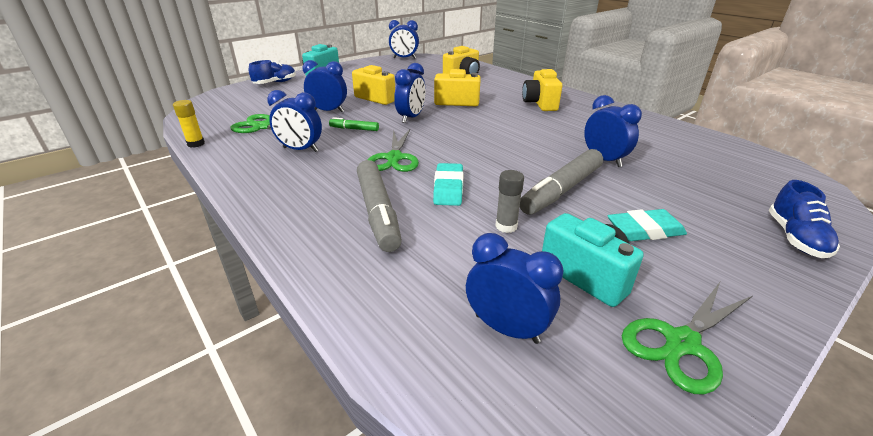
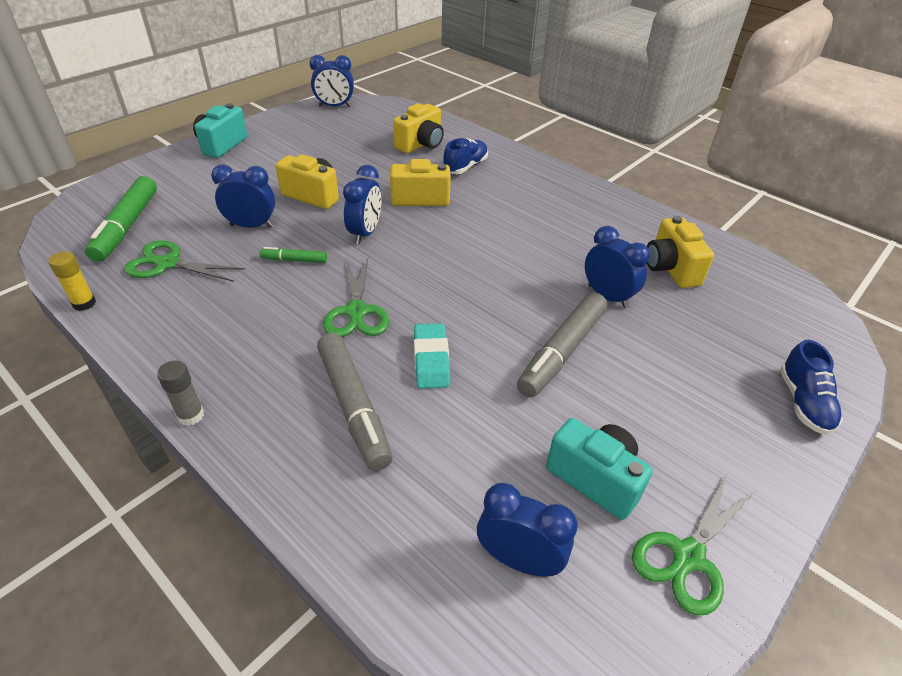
camera: 10 degrees left, 10 degrees up
(241, 108) = (127, 226): none -> green marker
(275, 83) = (160, 169): blue shoe -> blue shoe (465, 167)
(300, 150) = (231, 305): blue clock -> none
(506, 226) = (504, 415): grey glue stick -> grey glue stick (191, 415)
(540, 104) = (526, 196): yellow camera -> yellow camera (670, 269)
(645, 230) = (653, 407): turquoise eraser -> none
----------
Required work — All entries above are to be set down word for word, and the pictures are to be left out.

Result of the exercise —
camera: 10 degrees left, 10 degrees up
(241, 108) = (127, 226): none -> green marker
(275, 83) = (160, 169): blue shoe -> blue shoe (465, 167)
(300, 150) = (231, 305): blue clock -> none
(506, 226) = (504, 415): grey glue stick -> grey glue stick (191, 415)
(540, 104) = (526, 196): yellow camera -> yellow camera (670, 269)
(645, 230) = (653, 407): turquoise eraser -> none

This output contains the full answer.